• PROBLEM DETAILS: This exercise asks for every line of the material that includes the word "notebook".

• PROVIDED RECORDS:
= Beginning of Section =

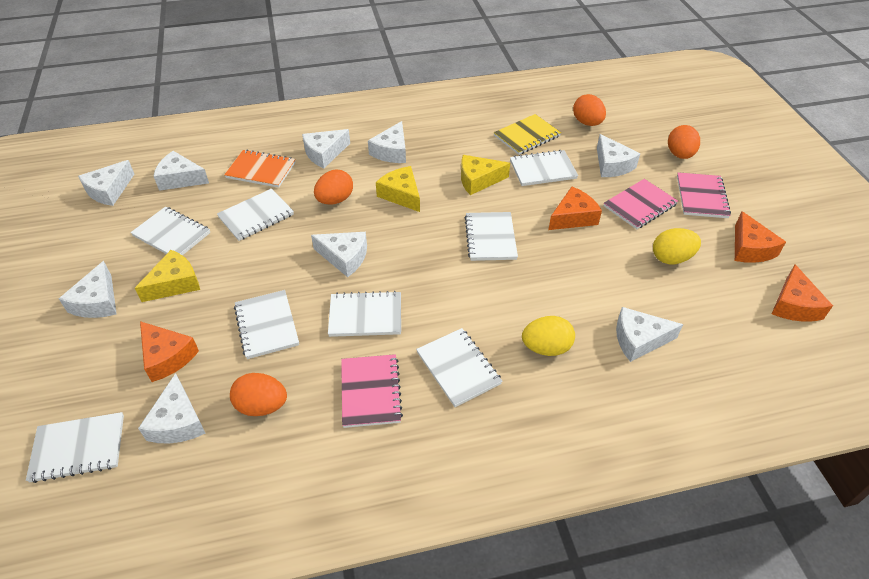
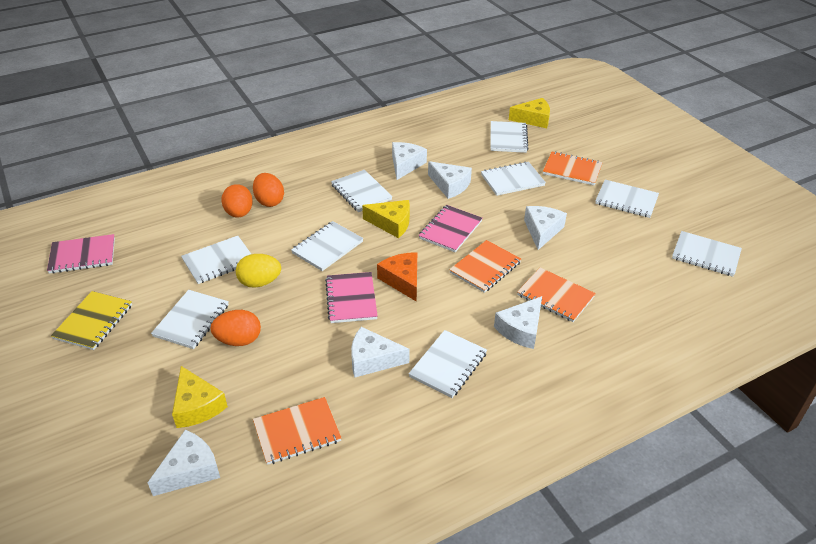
orange cheese: 4 -> 1
orange egg: 4 -> 3
orange notebook: 1 -> 4
white cheese: 9 -> 6
white notebook: 8 -> 9
yellow egg: 2 -> 1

= End of Section =

• RESULT OF THIS TASK:
orange notebook: 1 -> 4
white notebook: 8 -> 9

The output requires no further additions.